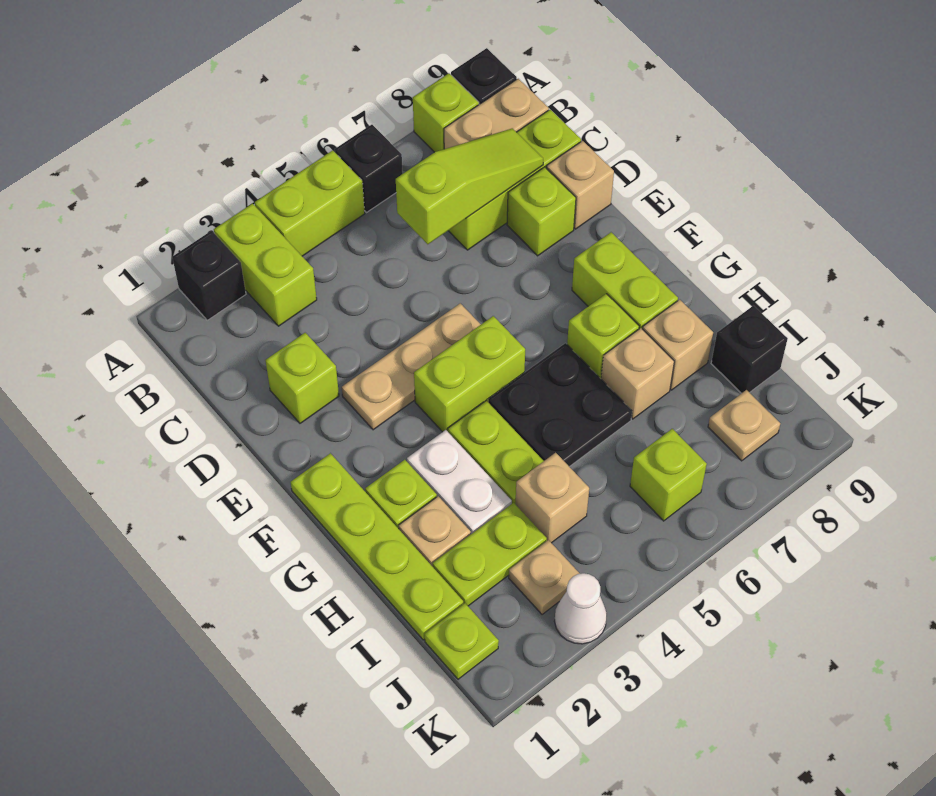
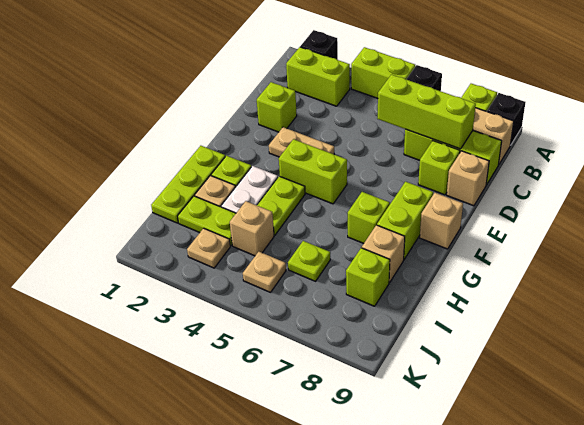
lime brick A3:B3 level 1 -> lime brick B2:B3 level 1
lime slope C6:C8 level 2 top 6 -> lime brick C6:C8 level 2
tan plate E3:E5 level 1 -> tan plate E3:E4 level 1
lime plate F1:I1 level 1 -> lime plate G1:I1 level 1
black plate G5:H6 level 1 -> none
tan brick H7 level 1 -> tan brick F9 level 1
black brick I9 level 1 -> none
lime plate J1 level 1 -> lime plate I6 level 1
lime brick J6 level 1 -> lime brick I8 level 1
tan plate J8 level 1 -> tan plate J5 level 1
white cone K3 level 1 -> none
...
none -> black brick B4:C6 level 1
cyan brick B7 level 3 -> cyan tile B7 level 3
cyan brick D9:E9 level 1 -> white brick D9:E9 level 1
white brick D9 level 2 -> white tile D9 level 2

## YOUR OBJECTIVE:
Copy every line of the records above that holds the word "lime".

## EXPECTED ANSWER:
lime brick A3:B3 level 1 -> lime brick B2:B3 level 1
lime slope C6:C8 level 2 top 6 -> lime brick C6:C8 level 2
lime plate F1:I1 level 1 -> lime plate G1:I1 level 1
lime plate J1 level 1 -> lime plate I6 level 1
lime brick J6 level 1 -> lime brick I8 level 1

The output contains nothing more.